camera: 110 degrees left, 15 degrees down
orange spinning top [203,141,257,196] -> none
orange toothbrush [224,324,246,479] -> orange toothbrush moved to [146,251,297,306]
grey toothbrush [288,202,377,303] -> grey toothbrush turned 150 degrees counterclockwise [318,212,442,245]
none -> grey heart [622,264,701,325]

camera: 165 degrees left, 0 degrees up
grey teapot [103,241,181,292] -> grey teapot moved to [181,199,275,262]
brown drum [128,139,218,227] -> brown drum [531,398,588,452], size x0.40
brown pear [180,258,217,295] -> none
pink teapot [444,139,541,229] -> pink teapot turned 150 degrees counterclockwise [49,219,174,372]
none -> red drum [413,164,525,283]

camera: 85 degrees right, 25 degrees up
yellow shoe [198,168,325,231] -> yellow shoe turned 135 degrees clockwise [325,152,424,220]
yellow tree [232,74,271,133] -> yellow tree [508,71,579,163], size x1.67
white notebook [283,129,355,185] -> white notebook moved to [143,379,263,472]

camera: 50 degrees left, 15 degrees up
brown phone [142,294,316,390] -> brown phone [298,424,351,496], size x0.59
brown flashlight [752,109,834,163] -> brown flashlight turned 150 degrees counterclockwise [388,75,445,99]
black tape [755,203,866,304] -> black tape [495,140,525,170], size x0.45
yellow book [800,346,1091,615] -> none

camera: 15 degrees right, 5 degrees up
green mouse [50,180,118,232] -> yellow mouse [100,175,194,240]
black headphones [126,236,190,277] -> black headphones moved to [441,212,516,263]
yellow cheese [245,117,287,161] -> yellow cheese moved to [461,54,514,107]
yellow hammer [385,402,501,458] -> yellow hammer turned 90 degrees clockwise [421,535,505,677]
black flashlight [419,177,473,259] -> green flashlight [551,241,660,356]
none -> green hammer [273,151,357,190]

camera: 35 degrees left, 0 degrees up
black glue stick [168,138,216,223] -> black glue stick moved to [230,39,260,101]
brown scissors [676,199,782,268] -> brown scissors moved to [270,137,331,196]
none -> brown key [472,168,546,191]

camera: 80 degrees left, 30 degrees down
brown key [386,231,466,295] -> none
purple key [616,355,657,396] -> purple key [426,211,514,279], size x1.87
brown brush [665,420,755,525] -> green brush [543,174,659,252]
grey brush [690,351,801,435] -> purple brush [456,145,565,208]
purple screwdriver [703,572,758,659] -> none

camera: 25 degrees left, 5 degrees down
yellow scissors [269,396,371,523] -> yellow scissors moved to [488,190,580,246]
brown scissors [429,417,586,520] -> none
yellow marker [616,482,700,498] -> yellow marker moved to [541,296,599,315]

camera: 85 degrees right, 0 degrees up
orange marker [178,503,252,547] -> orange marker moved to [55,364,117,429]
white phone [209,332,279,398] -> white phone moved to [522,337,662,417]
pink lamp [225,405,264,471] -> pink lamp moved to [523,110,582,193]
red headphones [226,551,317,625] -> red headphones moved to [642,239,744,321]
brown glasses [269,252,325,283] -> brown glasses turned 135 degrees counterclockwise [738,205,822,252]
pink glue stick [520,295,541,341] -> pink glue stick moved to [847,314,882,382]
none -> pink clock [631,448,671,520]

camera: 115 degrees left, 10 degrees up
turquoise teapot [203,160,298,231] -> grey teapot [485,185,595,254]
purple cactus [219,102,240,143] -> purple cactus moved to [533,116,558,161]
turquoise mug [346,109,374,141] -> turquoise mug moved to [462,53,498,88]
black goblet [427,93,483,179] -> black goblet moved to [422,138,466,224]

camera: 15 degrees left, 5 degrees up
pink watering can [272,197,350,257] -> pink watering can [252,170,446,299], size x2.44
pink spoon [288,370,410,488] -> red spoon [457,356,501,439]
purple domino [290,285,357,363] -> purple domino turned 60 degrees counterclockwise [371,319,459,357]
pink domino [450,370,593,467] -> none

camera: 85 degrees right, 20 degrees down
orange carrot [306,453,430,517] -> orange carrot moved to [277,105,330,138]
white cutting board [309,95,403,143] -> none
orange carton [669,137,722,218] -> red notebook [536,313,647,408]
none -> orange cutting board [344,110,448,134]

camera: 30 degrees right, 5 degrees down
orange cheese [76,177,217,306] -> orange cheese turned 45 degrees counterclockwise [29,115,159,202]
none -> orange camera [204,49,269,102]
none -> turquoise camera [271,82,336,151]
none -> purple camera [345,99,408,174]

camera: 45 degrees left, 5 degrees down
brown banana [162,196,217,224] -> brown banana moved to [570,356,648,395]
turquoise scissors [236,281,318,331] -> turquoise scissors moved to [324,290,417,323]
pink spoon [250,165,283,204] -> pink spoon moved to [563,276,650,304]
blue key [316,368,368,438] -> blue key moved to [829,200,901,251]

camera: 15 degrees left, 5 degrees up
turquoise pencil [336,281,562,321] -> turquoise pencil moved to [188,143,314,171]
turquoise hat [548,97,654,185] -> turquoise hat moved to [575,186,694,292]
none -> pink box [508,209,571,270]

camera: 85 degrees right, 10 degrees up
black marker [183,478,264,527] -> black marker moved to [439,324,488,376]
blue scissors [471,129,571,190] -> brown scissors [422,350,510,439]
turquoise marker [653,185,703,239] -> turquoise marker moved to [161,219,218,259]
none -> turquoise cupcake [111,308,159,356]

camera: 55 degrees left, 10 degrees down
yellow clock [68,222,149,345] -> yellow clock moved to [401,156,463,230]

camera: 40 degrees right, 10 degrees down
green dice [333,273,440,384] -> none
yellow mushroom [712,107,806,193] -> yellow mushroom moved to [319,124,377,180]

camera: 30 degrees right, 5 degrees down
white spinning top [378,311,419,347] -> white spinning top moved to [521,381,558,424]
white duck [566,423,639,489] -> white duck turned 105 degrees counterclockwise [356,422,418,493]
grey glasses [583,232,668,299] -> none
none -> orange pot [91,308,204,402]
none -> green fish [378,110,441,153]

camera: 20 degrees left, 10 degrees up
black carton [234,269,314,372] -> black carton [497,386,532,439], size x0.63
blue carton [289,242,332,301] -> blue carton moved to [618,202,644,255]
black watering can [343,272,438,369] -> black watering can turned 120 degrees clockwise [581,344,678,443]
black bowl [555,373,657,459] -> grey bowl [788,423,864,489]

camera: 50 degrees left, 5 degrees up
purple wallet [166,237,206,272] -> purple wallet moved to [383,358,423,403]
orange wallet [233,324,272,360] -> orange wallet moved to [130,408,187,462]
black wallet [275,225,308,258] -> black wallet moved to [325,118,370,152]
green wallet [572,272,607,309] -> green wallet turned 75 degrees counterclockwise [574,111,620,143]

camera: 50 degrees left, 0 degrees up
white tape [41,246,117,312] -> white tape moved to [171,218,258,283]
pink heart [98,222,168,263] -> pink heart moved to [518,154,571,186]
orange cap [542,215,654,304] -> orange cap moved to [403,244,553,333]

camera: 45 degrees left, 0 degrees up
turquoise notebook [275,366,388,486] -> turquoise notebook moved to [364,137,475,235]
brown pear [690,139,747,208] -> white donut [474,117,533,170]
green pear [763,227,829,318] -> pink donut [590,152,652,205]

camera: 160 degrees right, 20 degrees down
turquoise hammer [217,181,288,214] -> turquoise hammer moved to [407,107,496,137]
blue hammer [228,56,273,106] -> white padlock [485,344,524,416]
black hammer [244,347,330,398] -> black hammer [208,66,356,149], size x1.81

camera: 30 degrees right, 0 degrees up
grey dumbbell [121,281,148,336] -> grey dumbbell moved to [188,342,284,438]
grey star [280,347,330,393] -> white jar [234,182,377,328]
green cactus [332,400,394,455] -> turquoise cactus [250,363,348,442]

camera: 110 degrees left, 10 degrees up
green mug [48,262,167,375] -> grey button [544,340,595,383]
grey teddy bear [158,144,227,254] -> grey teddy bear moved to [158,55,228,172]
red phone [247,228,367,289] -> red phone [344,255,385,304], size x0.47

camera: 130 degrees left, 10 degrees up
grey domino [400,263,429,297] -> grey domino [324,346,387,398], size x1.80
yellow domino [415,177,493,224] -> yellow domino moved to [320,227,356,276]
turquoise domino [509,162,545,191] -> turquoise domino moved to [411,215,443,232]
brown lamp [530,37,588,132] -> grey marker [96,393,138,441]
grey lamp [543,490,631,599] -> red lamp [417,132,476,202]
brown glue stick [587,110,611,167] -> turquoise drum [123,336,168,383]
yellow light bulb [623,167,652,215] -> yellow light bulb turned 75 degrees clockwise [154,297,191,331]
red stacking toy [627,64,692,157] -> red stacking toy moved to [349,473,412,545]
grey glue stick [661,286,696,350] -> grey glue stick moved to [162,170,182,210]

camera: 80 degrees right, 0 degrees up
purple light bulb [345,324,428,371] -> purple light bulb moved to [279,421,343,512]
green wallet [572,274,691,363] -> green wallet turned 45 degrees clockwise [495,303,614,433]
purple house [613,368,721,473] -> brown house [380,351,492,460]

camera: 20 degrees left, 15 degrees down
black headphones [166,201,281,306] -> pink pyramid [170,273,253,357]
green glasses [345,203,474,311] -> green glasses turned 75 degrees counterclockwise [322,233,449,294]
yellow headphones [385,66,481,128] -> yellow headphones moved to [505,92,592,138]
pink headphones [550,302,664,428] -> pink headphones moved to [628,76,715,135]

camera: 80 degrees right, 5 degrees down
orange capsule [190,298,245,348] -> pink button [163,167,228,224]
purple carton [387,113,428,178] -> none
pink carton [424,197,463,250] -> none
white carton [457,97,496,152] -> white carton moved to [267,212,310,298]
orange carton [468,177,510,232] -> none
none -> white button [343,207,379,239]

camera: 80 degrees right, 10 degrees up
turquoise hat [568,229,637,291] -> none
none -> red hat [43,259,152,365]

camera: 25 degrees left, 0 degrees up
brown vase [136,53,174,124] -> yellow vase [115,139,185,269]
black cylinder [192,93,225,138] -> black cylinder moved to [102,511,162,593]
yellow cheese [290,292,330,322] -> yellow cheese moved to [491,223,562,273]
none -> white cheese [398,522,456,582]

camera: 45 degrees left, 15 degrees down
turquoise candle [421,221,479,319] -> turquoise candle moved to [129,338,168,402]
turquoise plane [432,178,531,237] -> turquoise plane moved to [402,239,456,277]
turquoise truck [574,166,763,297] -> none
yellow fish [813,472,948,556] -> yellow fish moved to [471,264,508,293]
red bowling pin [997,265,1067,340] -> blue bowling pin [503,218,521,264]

- _Action item_
The entries above hold the needed span. Transcribe exactly the lines from the one with "black headphones [126,236,190,277]" to the one with "camera: 115 degrees left, 10 degrees up", both included.

- _Result below_
black headphones [126,236,190,277] -> black headphones moved to [441,212,516,263]
yellow cheese [245,117,287,161] -> yellow cheese moved to [461,54,514,107]
yellow hammer [385,402,501,458] -> yellow hammer turned 90 degrees clockwise [421,535,505,677]
black flashlight [419,177,473,259] -> green flashlight [551,241,660,356]
none -> green hammer [273,151,357,190]

camera: 35 degrees left, 0 degrees up
black glue stick [168,138,216,223] -> black glue stick moved to [230,39,260,101]
brown scissors [676,199,782,268] -> brown scissors moved to [270,137,331,196]
none -> brown key [472,168,546,191]

camera: 80 degrees left, 30 degrees down
brown key [386,231,466,295] -> none
purple key [616,355,657,396] -> purple key [426,211,514,279], size x1.87
brown brush [665,420,755,525] -> green brush [543,174,659,252]
grey brush [690,351,801,435] -> purple brush [456,145,565,208]
purple screwdriver [703,572,758,659] -> none

camera: 25 degrees left, 5 degrees down
yellow scissors [269,396,371,523] -> yellow scissors moved to [488,190,580,246]
brown scissors [429,417,586,520] -> none
yellow marker [616,482,700,498] -> yellow marker moved to [541,296,599,315]

camera: 85 degrees right, 0 degrees up
orange marker [178,503,252,547] -> orange marker moved to [55,364,117,429]
white phone [209,332,279,398] -> white phone moved to [522,337,662,417]
pink lamp [225,405,264,471] -> pink lamp moved to [523,110,582,193]
red headphones [226,551,317,625] -> red headphones moved to [642,239,744,321]
brown glasses [269,252,325,283] -> brown glasses turned 135 degrees counterclockwise [738,205,822,252]
pink glue stick [520,295,541,341] -> pink glue stick moved to [847,314,882,382]
none -> pink clock [631,448,671,520]

camera: 115 degrees left, 10 degrees up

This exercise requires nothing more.